▶ _Dataset excerpts_
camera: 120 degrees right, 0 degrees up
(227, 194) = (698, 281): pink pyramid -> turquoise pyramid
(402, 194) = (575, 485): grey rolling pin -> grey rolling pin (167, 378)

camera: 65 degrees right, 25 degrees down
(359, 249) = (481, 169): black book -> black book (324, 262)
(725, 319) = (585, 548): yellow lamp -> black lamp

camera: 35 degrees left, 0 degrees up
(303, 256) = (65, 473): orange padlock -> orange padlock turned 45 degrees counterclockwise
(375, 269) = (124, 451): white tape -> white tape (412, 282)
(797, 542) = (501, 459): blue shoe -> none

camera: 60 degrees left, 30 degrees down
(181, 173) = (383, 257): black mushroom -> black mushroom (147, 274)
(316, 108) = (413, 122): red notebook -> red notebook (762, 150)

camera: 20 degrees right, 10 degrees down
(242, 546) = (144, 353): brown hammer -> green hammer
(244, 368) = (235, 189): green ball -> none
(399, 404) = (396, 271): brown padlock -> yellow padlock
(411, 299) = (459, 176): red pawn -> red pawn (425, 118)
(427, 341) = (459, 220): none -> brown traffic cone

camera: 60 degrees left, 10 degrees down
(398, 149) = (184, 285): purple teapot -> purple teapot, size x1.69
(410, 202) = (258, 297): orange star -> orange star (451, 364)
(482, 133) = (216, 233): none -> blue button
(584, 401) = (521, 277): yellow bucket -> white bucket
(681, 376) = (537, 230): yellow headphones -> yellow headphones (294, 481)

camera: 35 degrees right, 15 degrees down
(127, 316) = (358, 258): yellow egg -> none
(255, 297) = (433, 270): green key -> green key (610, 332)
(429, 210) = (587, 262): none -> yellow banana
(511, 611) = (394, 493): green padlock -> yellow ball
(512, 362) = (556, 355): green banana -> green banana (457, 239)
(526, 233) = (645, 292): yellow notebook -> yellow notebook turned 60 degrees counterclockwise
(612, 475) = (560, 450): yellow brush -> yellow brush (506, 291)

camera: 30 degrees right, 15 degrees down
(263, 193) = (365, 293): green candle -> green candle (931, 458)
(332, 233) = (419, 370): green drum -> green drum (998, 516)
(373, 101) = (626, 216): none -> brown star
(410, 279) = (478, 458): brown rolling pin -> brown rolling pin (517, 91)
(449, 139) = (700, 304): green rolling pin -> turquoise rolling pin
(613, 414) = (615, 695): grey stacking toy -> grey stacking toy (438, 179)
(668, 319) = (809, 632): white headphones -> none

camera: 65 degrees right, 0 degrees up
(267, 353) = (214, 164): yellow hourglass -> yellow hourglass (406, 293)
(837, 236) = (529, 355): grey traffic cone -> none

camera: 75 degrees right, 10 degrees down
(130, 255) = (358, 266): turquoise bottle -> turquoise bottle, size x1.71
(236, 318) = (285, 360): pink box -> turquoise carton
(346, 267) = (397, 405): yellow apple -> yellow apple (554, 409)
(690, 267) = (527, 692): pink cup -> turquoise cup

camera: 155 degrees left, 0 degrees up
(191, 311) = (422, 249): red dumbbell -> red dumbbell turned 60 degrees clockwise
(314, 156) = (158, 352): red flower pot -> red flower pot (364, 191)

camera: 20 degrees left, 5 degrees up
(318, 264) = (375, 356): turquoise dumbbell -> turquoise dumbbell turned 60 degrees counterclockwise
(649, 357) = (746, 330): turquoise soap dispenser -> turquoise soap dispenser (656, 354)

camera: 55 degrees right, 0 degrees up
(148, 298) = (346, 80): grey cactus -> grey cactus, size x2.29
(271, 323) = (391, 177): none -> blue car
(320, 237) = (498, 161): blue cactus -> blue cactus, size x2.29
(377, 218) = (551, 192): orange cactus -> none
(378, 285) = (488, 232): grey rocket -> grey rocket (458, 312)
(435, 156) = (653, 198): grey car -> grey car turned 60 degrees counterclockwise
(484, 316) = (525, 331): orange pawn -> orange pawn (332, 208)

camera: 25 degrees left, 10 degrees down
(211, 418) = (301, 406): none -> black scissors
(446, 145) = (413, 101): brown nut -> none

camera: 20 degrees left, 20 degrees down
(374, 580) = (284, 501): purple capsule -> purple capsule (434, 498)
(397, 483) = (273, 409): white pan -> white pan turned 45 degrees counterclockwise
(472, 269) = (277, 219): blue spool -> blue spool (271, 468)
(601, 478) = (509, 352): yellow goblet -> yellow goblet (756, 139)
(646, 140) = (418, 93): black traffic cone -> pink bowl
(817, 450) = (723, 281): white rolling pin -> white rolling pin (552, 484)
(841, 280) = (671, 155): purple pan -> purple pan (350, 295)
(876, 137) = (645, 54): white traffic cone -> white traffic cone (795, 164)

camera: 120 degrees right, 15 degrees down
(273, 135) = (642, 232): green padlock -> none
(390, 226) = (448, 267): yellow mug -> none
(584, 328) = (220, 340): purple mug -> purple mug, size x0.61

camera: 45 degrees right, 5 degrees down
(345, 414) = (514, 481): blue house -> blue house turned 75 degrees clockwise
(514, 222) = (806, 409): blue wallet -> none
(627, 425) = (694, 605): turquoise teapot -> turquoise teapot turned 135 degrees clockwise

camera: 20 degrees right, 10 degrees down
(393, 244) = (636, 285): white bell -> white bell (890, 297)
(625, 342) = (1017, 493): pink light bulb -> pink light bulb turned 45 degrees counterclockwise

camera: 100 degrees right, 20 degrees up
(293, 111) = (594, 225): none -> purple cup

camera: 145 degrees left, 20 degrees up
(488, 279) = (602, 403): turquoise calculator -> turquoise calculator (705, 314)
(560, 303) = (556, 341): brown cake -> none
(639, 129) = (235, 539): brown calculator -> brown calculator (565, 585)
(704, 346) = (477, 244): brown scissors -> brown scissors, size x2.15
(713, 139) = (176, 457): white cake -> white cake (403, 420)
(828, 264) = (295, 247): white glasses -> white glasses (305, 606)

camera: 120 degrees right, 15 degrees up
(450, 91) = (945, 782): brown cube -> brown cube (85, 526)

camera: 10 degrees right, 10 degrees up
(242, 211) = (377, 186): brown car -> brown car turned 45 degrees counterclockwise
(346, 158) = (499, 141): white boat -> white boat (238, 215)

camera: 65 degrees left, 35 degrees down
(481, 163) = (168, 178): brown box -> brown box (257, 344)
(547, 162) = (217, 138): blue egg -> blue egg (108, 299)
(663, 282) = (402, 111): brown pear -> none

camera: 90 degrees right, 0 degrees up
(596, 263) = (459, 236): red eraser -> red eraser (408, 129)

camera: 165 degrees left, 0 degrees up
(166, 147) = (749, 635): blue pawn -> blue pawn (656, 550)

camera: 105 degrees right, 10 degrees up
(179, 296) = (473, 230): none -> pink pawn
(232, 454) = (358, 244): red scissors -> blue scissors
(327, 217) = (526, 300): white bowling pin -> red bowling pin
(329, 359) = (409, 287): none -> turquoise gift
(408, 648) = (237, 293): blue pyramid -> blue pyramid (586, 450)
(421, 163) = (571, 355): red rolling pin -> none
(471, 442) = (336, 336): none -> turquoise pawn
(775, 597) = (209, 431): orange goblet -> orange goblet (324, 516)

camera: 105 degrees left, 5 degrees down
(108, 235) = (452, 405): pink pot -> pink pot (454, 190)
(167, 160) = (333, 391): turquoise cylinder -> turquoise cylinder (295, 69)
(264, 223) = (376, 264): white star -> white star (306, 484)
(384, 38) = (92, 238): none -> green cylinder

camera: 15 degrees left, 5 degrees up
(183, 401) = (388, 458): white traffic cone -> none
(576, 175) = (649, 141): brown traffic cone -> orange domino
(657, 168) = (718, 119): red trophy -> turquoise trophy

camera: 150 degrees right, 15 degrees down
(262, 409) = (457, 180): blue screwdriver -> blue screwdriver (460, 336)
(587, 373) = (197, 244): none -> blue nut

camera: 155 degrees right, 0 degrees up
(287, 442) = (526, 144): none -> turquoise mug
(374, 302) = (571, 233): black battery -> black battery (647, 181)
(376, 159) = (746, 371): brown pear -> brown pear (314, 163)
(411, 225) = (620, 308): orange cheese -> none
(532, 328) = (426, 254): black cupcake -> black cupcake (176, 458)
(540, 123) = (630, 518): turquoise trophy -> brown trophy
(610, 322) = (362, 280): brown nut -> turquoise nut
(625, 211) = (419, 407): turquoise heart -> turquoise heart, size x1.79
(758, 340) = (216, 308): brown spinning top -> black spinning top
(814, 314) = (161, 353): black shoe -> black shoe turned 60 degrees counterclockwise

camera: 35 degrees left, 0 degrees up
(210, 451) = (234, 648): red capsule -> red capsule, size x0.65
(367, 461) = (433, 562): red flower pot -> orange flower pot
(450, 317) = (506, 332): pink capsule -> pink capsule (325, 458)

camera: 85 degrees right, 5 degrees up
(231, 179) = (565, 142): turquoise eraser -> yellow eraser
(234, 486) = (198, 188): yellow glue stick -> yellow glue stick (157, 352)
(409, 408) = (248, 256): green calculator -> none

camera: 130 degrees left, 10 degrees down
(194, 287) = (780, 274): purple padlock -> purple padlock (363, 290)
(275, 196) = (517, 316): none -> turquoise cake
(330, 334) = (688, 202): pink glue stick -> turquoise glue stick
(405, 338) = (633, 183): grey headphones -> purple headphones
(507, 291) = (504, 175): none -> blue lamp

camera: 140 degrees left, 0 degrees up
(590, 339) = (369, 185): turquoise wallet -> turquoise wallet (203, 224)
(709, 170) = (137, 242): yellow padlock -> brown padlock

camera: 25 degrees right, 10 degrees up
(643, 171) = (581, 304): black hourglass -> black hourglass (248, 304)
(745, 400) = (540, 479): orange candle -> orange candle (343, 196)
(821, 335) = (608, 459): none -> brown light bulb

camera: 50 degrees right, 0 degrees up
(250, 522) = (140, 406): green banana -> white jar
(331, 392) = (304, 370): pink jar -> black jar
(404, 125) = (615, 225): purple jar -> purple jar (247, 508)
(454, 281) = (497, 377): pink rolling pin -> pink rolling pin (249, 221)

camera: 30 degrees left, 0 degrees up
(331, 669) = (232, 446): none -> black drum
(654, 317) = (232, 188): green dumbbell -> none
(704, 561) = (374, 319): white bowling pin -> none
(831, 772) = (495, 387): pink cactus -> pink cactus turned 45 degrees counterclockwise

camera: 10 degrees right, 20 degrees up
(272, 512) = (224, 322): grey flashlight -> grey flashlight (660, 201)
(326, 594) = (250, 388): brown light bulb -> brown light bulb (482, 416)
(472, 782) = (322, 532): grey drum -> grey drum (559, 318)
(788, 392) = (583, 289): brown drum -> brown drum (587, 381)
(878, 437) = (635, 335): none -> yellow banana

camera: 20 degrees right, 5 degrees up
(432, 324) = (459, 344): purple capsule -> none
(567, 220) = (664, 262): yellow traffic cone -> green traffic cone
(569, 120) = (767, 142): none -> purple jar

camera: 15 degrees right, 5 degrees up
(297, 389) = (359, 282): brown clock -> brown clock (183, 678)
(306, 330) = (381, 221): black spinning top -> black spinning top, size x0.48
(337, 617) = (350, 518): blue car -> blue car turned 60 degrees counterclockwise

▶ _Task details_
Copy out all lines of the material above in which "star" occurs.

▶ _Answer to the exercise_
(410, 202) = (258, 297): orange star -> orange star (451, 364)
(373, 101) = (626, 216): none -> brown star
(264, 223) = (376, 264): white star -> white star (306, 484)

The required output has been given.